◆ Provided entries
────

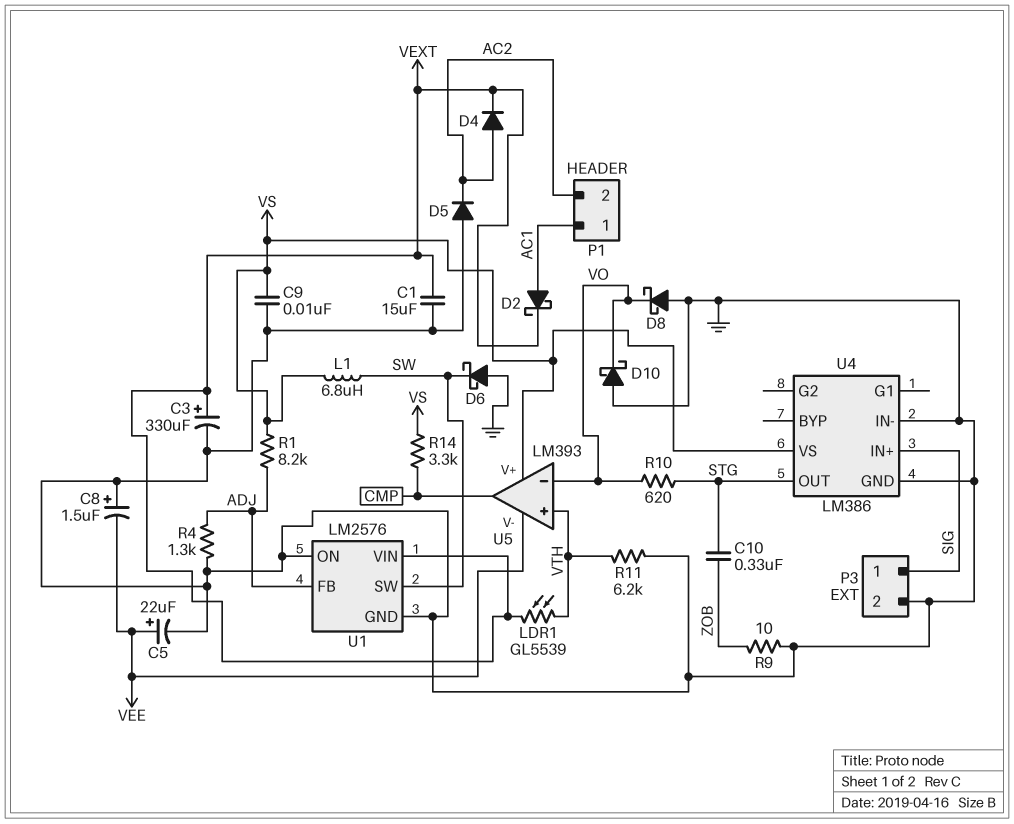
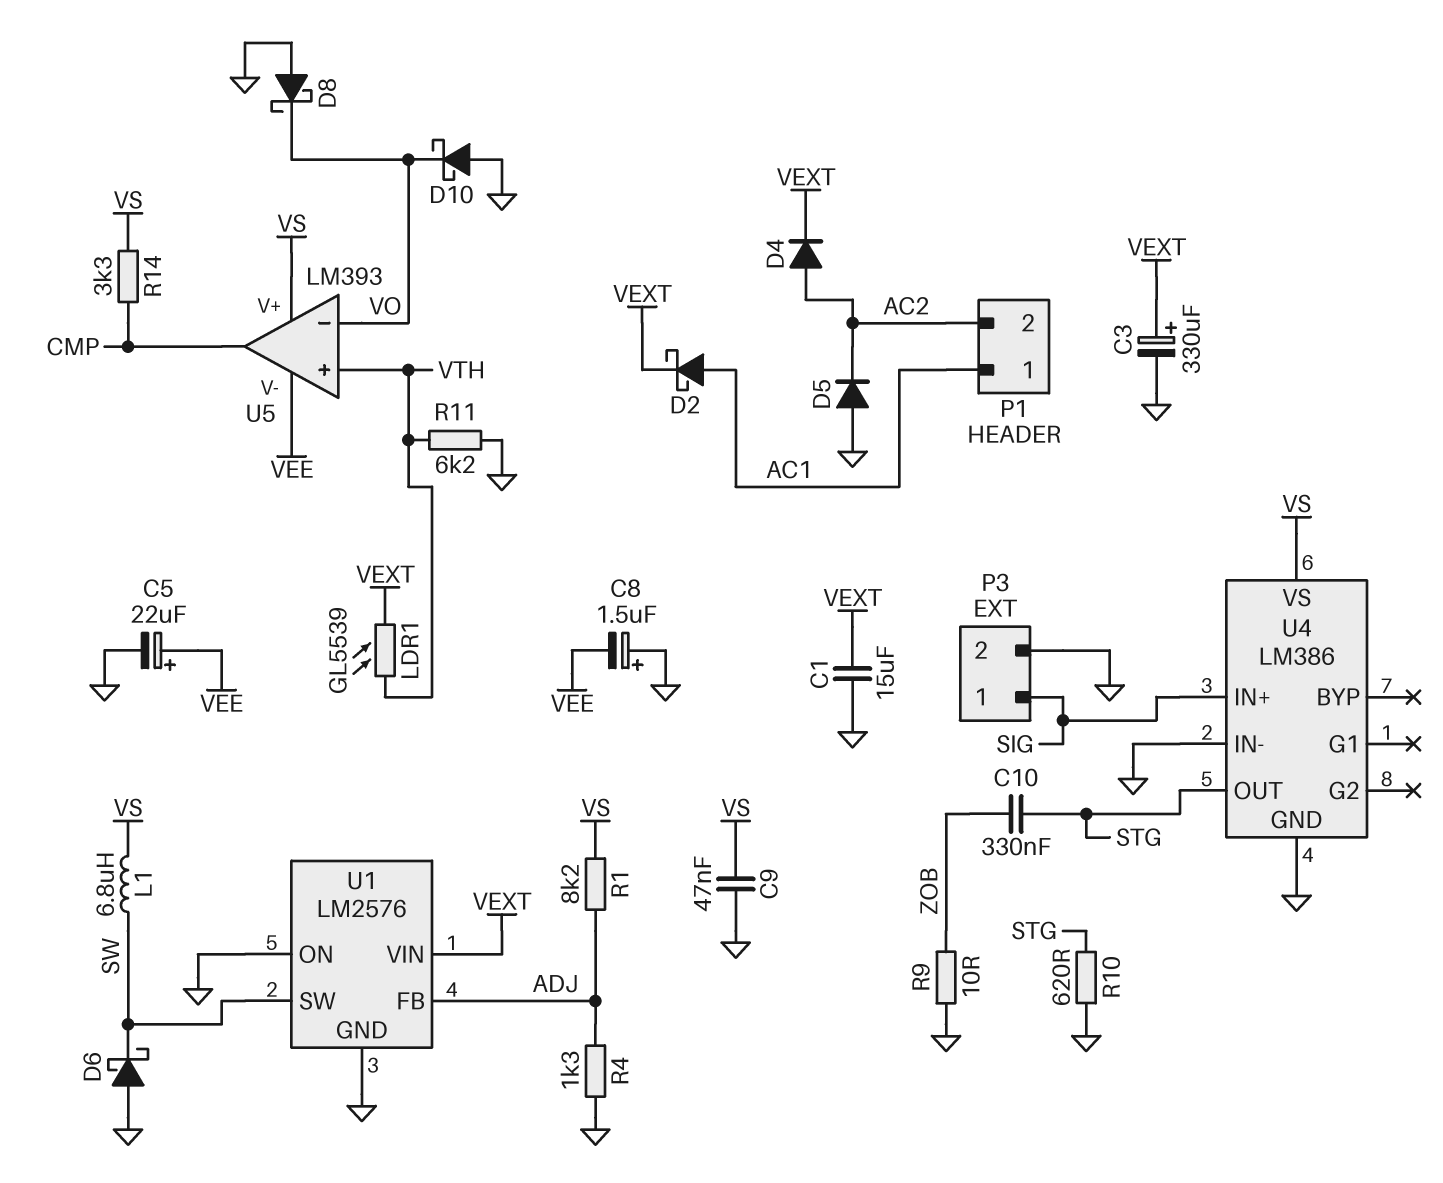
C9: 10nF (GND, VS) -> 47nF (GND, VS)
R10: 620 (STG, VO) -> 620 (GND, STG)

────

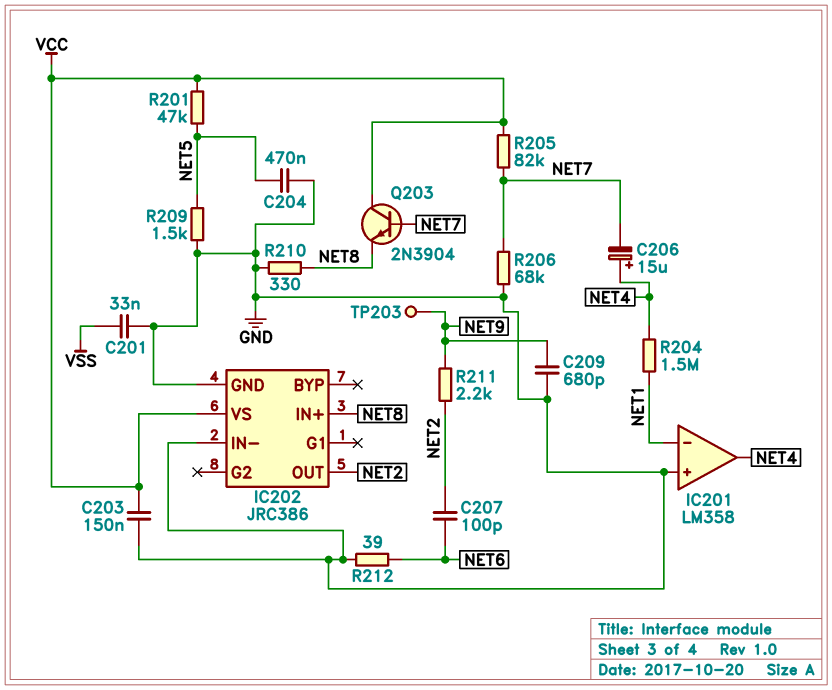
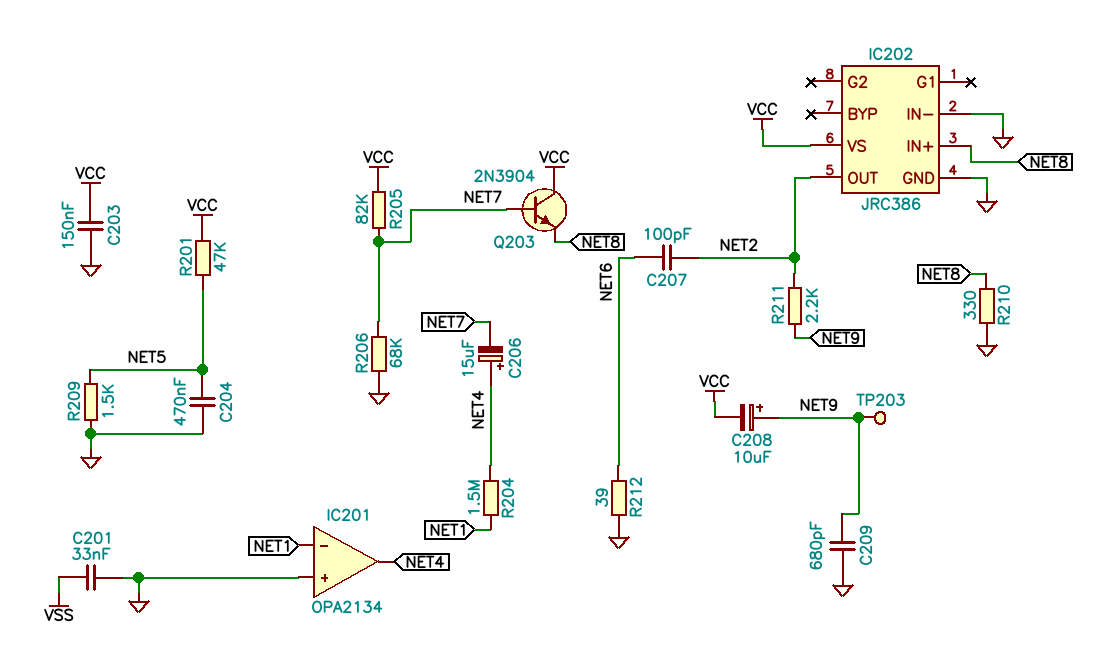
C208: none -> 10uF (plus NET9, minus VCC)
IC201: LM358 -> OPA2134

────

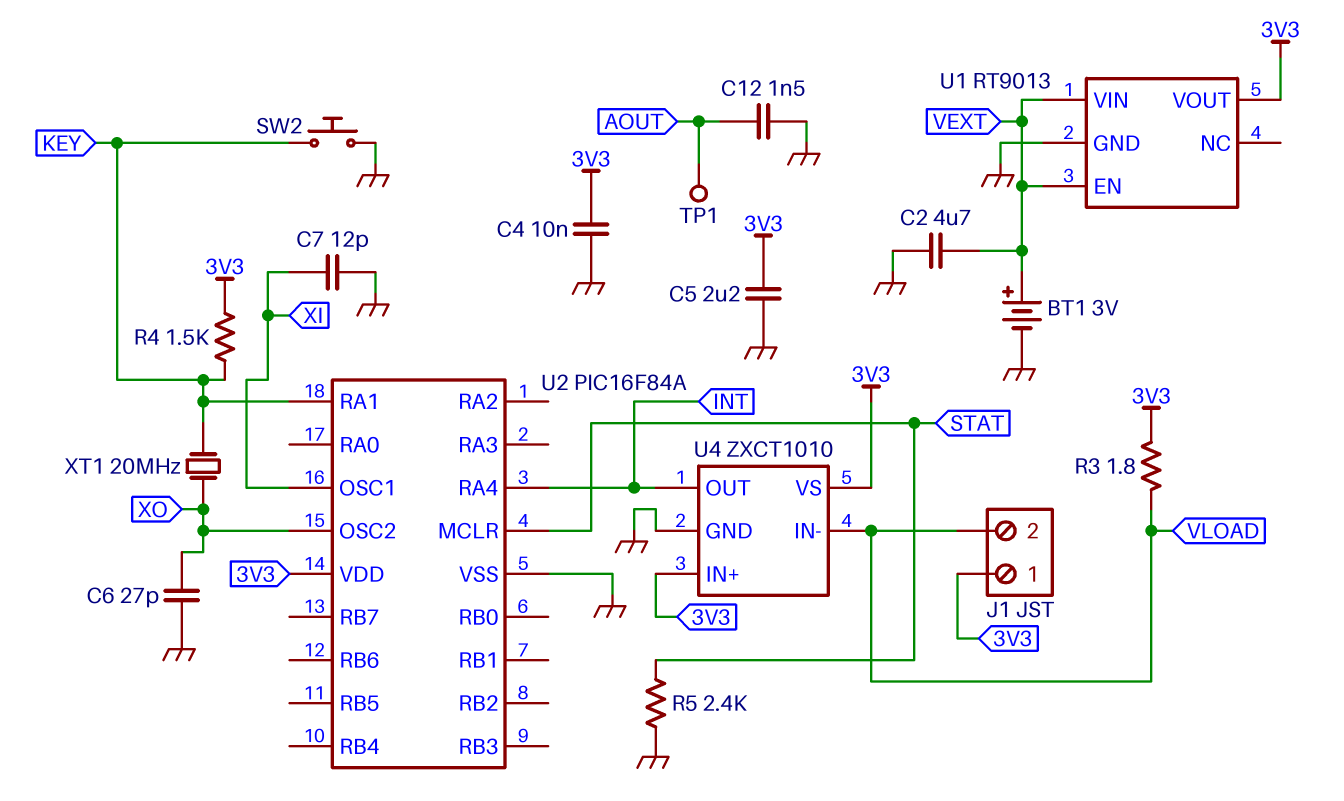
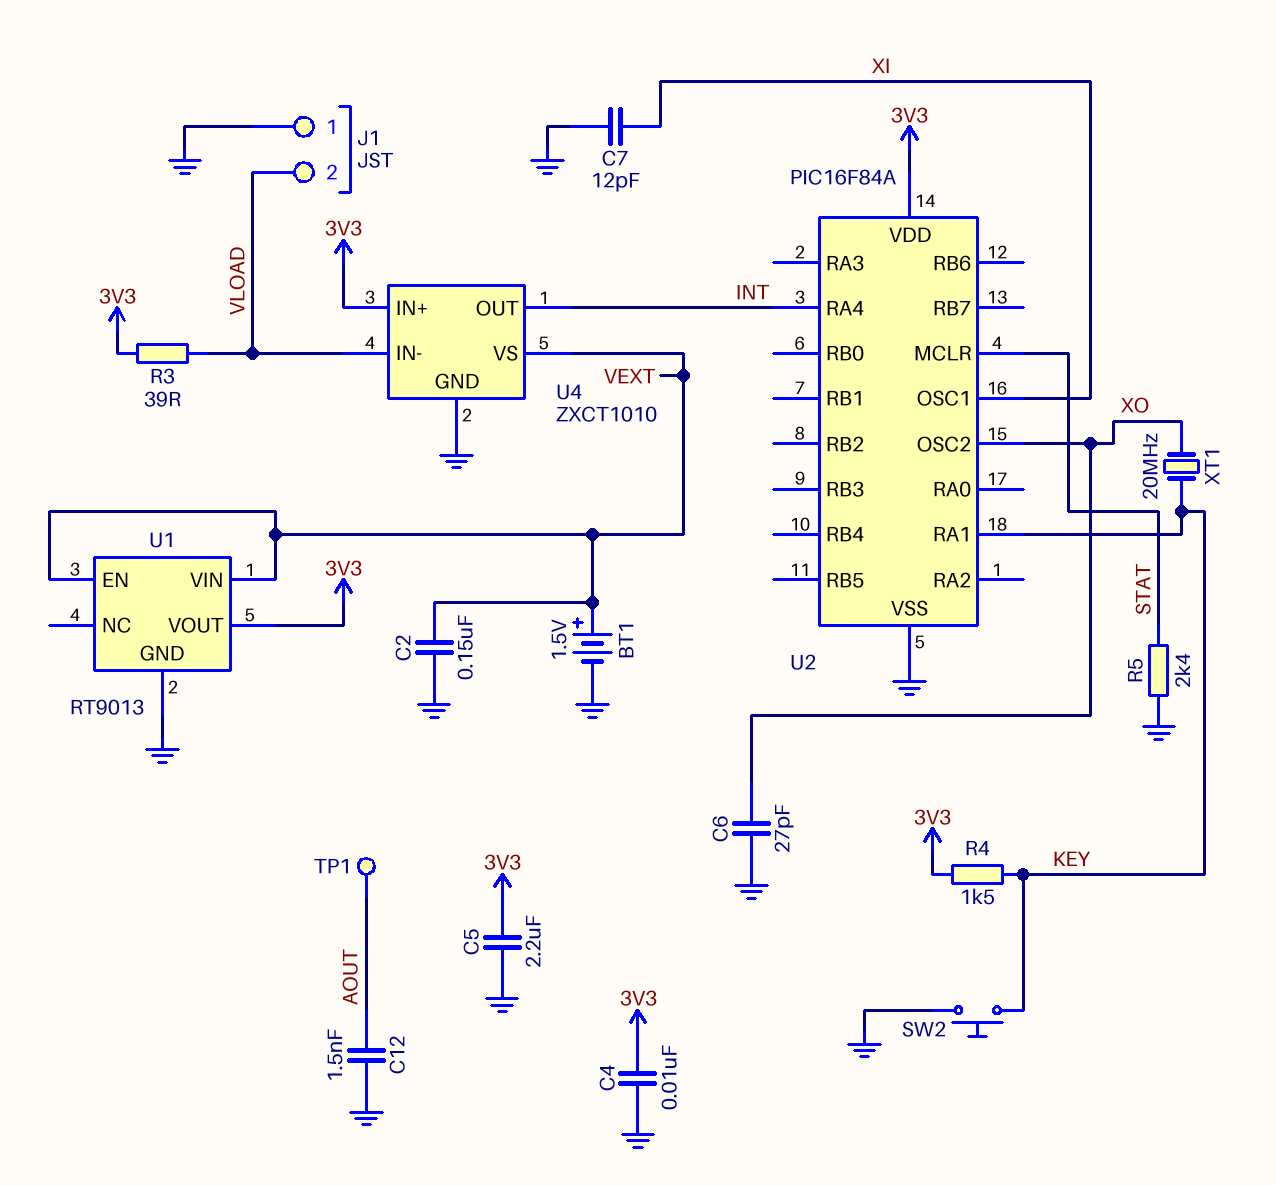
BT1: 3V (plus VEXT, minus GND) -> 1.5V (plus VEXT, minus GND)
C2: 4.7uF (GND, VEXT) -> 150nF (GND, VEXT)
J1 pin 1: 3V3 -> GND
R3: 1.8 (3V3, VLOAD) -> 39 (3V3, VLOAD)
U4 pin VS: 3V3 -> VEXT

────

◆ Task
Lines wanted from the listing above: the line with "C9: 10nF (GND, VS) -> 47nF (GND, VS)" up to and including the line with "R10: 620 (STG, VO) -> 620 (GND, STG)". Please write them out exactly, adding nothing else.

◆ Your solution
C9: 10nF (GND, VS) -> 47nF (GND, VS)
R10: 620 (STG, VO) -> 620 (GND, STG)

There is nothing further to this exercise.